Task prompt: Count the lines in the items below that contain the string "grace", treating uppercase and lowercase letters as different. Reply with the number alone.

--------------------

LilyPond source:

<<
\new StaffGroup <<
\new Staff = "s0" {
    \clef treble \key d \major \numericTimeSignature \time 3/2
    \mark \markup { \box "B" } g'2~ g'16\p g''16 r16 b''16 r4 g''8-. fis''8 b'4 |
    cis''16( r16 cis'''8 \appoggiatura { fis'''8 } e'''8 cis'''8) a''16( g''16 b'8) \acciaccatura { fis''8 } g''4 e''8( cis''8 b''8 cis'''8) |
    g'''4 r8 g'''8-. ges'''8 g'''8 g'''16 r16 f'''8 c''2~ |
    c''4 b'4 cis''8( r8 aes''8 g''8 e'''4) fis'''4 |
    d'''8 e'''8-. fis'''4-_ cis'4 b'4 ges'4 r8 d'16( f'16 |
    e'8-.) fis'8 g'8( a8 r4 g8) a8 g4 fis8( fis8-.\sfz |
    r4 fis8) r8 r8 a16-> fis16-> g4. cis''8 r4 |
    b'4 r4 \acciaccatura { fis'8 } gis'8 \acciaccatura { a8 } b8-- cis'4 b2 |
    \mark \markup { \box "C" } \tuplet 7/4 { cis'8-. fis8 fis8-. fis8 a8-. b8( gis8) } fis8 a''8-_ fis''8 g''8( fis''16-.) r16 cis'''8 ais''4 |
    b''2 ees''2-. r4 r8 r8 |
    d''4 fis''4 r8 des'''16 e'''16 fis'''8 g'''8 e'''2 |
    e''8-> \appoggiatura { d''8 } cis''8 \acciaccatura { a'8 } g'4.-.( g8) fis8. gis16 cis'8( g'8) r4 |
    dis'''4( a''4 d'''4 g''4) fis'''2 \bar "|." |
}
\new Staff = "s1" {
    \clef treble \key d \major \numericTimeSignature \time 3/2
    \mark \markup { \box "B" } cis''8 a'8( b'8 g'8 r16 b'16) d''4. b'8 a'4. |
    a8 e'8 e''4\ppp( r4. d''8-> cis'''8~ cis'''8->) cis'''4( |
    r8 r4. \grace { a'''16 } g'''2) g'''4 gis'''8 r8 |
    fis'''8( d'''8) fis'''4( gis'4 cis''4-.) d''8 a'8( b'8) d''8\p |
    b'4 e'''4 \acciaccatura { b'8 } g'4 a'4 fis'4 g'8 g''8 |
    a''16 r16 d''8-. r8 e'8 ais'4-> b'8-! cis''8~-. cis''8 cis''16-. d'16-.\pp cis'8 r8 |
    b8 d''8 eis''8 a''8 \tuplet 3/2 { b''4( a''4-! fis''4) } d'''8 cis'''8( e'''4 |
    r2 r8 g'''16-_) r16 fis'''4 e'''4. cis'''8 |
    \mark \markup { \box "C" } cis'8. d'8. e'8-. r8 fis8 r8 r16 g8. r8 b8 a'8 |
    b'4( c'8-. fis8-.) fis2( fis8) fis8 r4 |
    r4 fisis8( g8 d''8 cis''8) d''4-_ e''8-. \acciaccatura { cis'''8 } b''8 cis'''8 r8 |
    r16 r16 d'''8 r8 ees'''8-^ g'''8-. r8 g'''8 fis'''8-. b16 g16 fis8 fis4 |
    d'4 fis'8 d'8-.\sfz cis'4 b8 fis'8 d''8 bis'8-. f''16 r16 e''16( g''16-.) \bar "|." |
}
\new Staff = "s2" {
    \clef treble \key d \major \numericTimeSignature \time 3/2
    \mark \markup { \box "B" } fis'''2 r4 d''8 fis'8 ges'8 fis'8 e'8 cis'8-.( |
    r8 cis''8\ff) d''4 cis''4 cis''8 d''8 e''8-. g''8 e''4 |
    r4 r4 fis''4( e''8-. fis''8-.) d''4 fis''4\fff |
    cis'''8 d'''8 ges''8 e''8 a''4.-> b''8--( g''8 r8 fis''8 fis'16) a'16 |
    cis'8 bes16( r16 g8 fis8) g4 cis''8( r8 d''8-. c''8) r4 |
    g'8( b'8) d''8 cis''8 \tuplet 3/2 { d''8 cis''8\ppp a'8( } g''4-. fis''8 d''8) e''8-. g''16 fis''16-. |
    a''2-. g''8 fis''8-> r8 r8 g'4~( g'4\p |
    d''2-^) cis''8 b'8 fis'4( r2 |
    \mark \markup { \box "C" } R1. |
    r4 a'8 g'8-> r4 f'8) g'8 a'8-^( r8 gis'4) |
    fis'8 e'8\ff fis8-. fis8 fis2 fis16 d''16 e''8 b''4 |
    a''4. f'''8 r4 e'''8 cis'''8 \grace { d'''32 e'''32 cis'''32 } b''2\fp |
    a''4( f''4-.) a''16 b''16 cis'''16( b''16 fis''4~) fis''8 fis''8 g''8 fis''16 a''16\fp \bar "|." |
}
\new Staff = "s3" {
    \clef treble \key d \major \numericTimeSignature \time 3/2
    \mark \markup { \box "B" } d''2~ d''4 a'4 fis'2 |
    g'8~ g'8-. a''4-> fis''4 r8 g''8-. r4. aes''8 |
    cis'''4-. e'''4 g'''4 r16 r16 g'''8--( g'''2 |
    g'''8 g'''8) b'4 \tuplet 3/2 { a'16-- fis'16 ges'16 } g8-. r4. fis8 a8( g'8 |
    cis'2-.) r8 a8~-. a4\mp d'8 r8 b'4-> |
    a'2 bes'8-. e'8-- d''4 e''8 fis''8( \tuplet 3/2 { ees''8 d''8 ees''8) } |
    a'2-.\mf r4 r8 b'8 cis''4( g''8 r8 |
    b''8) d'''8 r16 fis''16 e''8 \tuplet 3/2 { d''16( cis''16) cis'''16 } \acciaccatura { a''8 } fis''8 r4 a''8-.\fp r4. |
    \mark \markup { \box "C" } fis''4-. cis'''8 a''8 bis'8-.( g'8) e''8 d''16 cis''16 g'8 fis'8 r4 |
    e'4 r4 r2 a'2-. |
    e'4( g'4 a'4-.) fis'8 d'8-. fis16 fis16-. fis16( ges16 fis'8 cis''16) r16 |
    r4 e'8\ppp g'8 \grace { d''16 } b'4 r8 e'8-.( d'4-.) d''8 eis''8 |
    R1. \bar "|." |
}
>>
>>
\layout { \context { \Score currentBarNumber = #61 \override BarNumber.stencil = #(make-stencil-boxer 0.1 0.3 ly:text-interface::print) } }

--------------------

Worked answer: 3